== Problem details ==
Scan the listing for the word "teapot" and report every line that contains it.

== Materials provided ==
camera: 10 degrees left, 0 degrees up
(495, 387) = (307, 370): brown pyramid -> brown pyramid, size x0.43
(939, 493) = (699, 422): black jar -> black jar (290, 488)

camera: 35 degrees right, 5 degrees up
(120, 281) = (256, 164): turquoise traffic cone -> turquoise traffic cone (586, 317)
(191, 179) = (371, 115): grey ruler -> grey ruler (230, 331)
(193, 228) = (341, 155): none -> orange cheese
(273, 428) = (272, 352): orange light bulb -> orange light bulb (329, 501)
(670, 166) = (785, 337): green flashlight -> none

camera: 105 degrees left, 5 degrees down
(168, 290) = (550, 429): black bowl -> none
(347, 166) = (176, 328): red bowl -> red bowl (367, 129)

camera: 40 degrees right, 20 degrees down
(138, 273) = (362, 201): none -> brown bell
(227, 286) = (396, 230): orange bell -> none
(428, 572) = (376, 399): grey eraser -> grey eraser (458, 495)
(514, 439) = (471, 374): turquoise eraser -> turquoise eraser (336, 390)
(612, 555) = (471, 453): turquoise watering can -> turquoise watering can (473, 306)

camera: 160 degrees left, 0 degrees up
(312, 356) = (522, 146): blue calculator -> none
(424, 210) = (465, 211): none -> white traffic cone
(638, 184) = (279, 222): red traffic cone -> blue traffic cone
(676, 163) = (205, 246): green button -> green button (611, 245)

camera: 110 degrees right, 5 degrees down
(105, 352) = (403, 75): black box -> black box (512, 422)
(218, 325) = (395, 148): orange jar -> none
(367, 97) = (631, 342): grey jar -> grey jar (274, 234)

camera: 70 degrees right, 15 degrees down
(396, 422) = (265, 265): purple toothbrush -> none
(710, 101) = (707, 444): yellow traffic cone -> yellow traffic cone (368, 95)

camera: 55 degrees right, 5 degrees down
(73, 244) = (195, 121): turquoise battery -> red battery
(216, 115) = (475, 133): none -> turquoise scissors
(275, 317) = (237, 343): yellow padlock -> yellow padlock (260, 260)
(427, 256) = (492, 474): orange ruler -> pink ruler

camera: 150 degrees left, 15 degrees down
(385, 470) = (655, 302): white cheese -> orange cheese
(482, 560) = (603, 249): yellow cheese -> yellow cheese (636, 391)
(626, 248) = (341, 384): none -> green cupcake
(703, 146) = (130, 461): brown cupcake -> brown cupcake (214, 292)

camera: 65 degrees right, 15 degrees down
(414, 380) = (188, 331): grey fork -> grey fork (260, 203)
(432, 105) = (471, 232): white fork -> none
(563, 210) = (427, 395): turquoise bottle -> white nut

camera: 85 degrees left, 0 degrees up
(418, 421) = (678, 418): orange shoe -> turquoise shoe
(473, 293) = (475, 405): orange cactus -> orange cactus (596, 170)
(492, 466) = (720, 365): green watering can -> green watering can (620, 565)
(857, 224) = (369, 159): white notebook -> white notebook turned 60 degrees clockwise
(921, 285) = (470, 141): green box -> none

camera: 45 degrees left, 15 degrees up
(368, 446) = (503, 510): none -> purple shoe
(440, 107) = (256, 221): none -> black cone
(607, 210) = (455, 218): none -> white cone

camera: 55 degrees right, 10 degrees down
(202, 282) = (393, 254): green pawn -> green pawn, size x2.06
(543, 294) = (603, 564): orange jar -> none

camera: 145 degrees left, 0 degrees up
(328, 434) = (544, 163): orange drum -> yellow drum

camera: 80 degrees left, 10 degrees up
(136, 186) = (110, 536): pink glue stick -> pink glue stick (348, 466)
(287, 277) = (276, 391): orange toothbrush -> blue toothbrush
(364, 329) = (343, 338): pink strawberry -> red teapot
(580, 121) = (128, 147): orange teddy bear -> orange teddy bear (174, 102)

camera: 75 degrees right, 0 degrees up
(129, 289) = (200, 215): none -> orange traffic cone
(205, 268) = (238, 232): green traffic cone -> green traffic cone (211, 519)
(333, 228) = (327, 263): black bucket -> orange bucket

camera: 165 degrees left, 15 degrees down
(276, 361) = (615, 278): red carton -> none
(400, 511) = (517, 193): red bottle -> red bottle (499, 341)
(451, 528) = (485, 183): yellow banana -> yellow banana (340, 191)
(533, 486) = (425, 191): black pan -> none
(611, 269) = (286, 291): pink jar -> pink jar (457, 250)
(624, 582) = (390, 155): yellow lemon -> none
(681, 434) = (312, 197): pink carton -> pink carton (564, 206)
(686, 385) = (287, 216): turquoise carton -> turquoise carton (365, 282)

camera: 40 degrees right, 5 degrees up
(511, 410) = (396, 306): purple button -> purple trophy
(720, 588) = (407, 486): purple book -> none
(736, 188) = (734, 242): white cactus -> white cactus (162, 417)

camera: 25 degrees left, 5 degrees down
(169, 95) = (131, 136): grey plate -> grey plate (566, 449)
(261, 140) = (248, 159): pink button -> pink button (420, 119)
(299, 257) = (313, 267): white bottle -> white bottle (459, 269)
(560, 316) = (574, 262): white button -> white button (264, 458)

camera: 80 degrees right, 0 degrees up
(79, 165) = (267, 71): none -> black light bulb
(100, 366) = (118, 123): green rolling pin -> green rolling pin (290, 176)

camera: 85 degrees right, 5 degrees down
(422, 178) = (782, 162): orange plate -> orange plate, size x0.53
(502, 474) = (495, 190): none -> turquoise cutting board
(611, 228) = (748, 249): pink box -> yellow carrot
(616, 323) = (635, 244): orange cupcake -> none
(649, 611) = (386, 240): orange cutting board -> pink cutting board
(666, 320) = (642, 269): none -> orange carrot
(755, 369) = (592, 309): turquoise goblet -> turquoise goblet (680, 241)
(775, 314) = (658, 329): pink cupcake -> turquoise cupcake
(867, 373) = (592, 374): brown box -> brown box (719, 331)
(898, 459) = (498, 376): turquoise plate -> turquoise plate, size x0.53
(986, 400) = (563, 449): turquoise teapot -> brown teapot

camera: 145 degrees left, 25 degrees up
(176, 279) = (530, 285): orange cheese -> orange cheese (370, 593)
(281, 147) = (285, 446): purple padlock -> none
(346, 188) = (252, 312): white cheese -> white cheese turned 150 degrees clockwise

== Output for this exercise ==
(364, 329) = (343, 338): pink strawberry -> red teapot
(986, 400) = (563, 449): turquoise teapot -> brown teapot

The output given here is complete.